"""
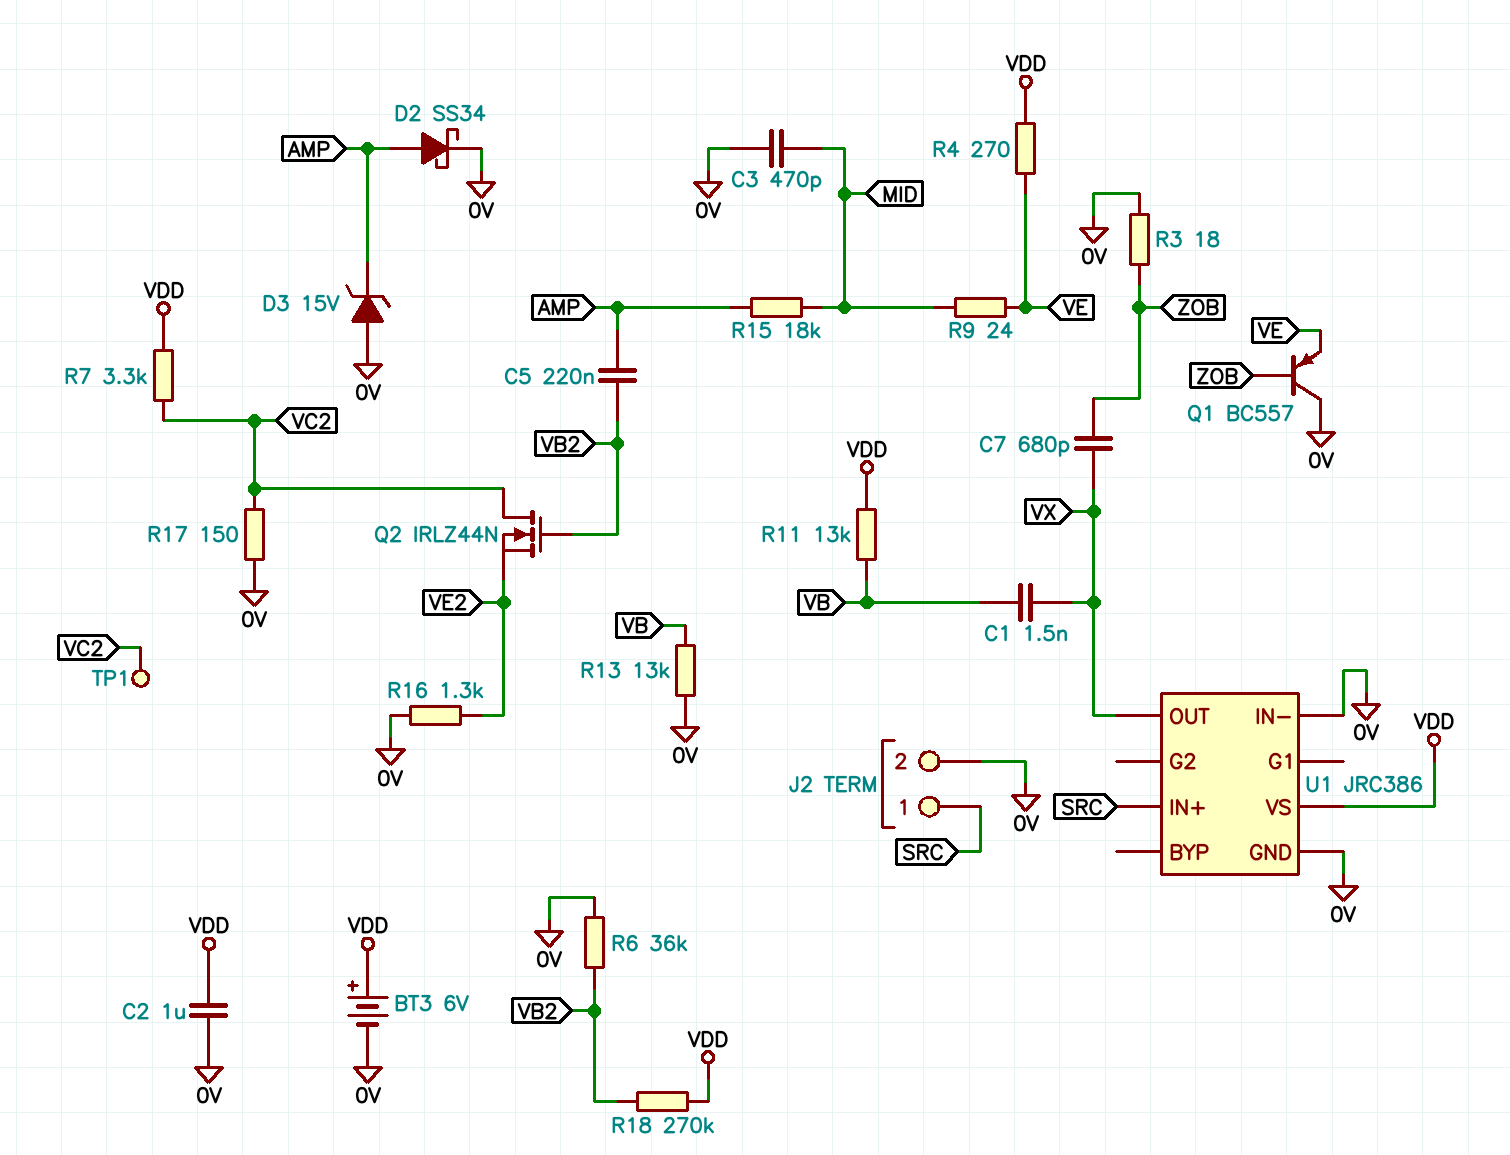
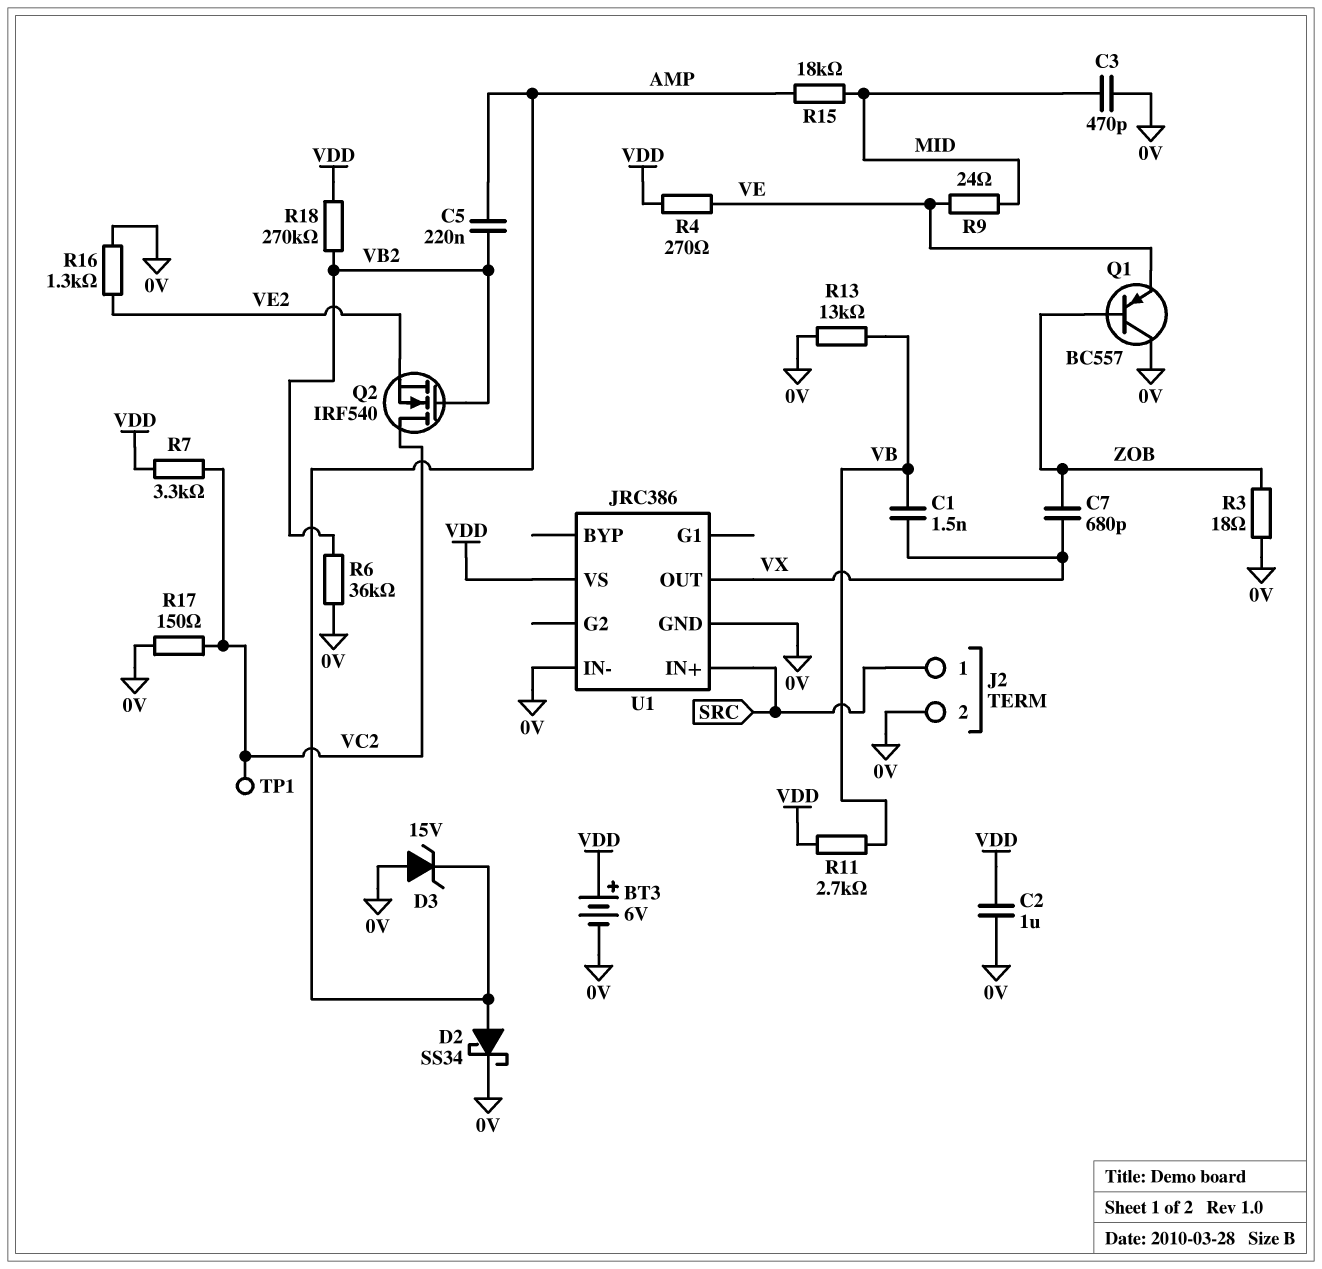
Q2: NMOS IRLZ44N (G VB2, D VC2, S VE2) -> NMOS IRF540 (G VB2, D VC2, S VE2)
R11: 13k (VB, VDD) -> 2.7k (VB, VDD)

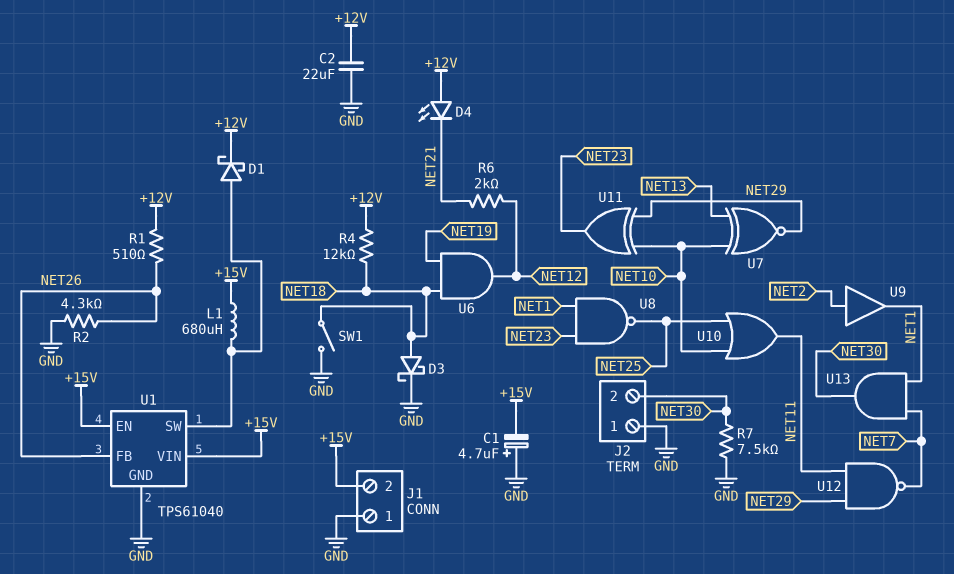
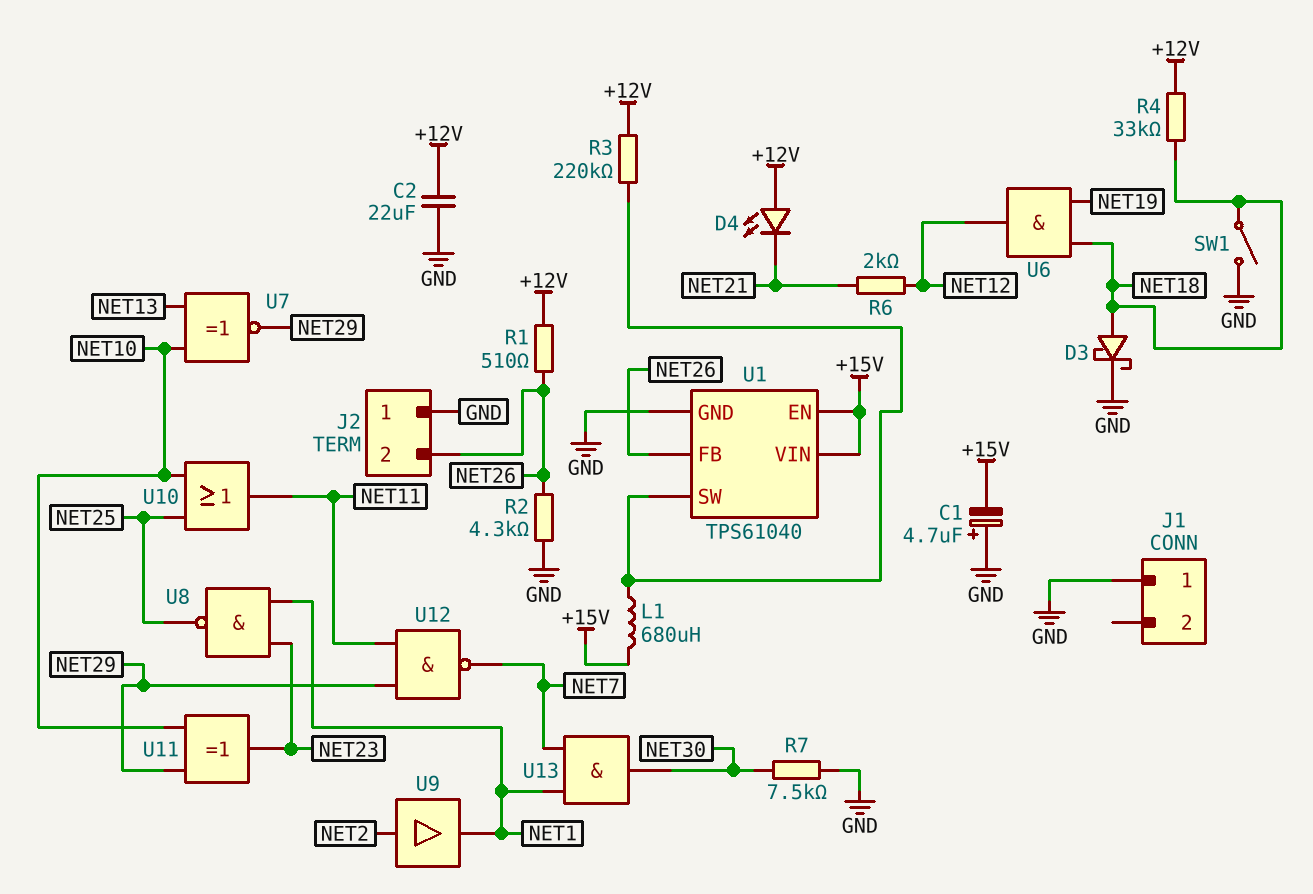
D1: schottky (A U1/SW, K +12V) -> none
J1 pin 2: +15V -> none
J2 pin 2: NET30 -> NET26
R3: none -> 220k (+12V, U1/SW)
R4: 12k (+12V, NET18) -> 33k (+12V, NET18)

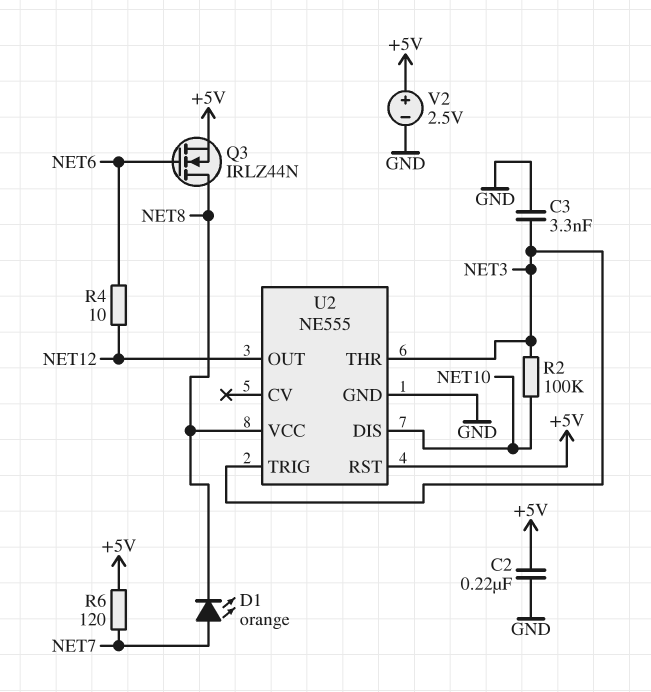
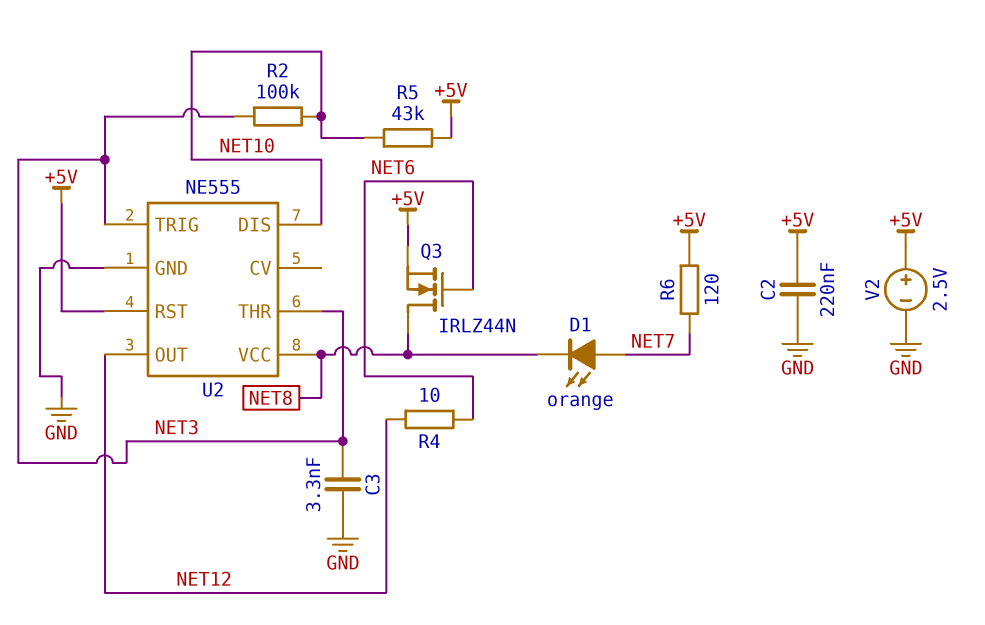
R5: none -> 43k (+5V, NET10)

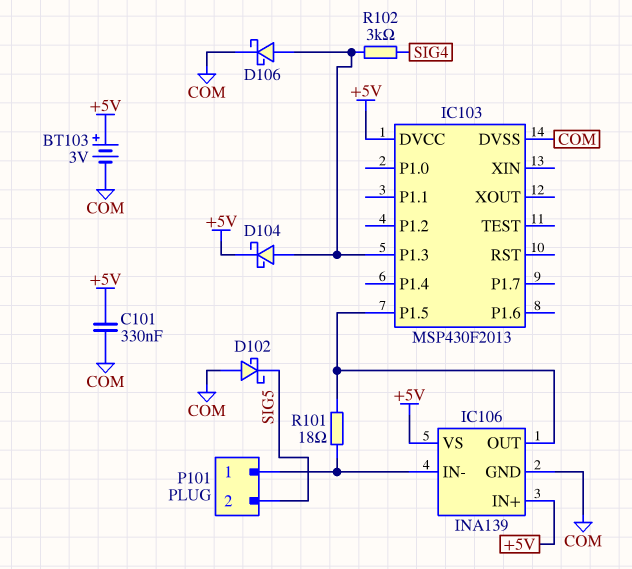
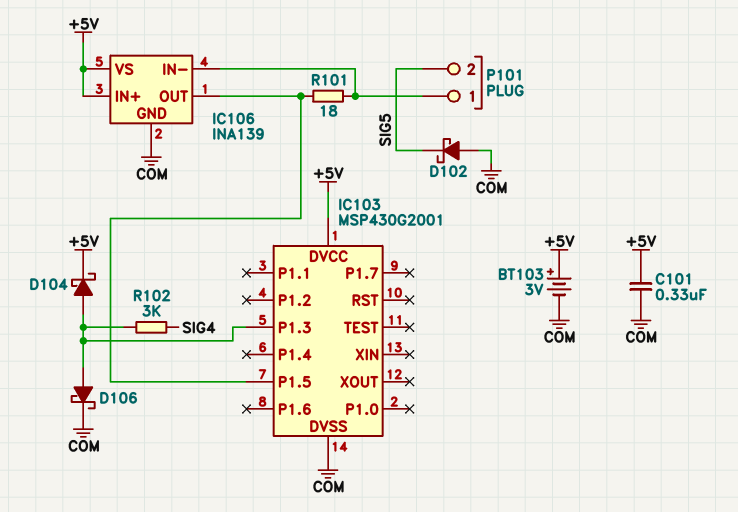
IC103: MSP430F2013 -> MSP430G2001

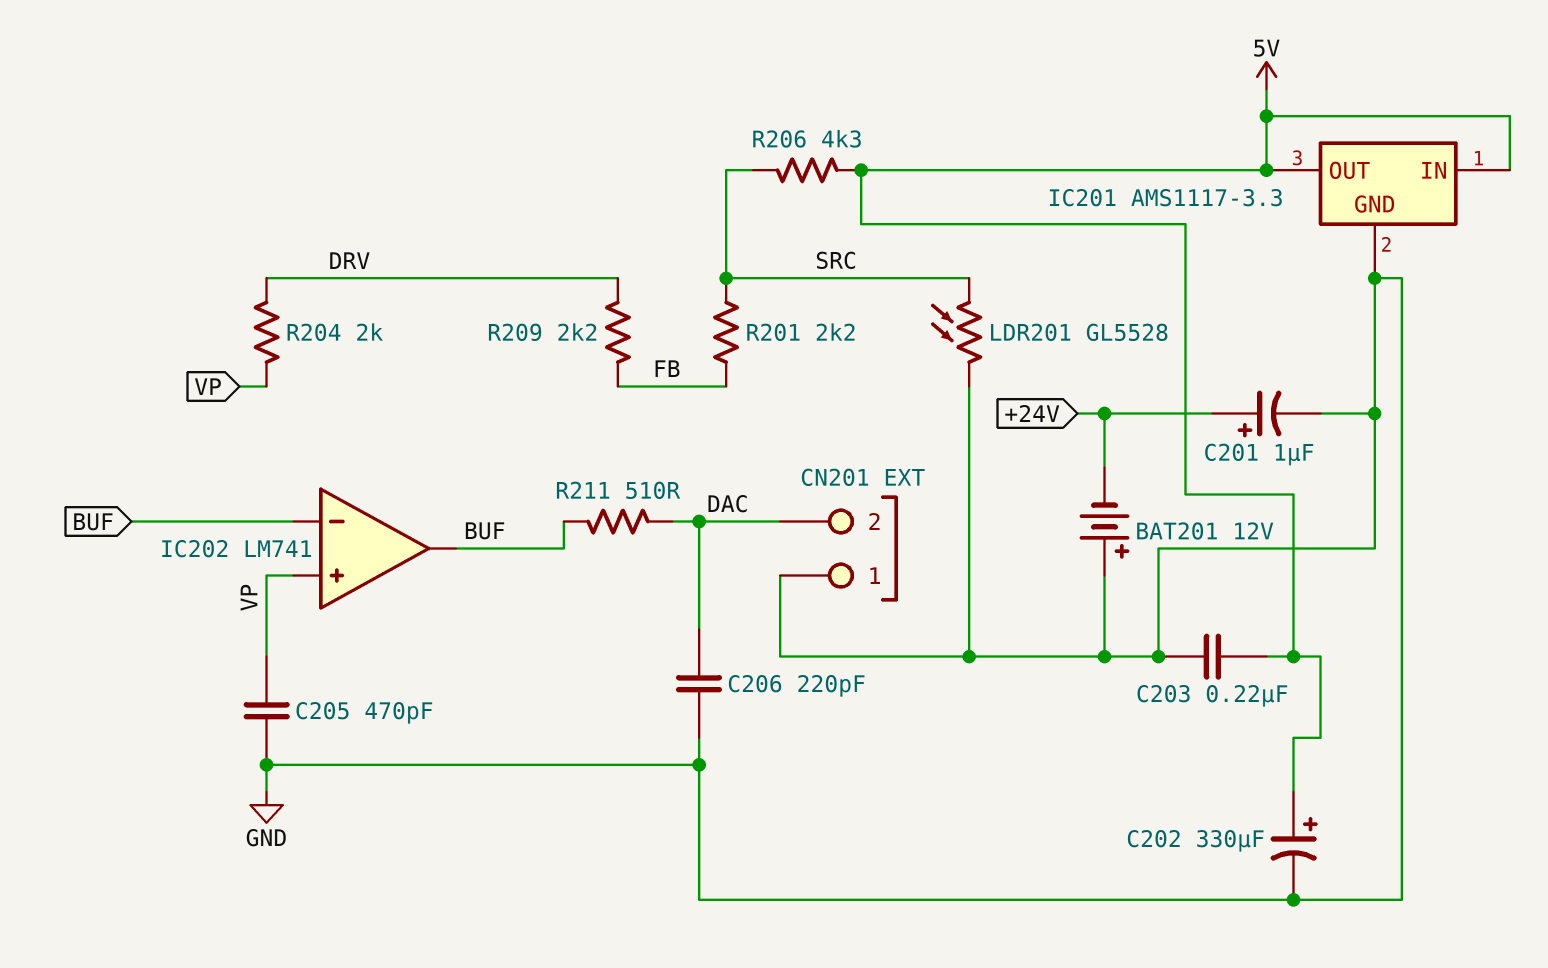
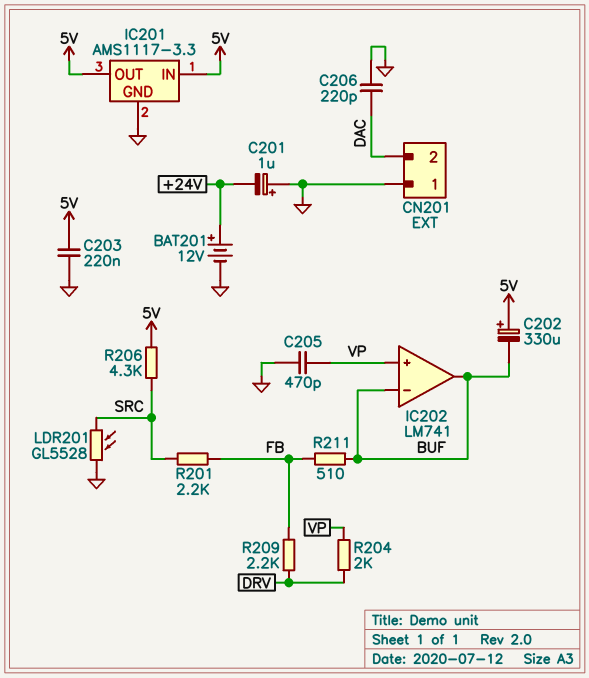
BAT201: 12V (plus GND, minus +24V) -> 12V (plus +24V, minus GND)
C201: 1uF (plus +24V, minus GND) -> 1uF (plus GND, minus +24V)
C202: 330uF (plus 5V, minus GND) -> 330uF (plus 5V, minus BUF)
R211: 510 (BUF, DAC) -> 510 (BUF, FB)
"""
Task brief => Count the lines holding the word "none" in this material. Reply with the number and nothing else.

The answer => 4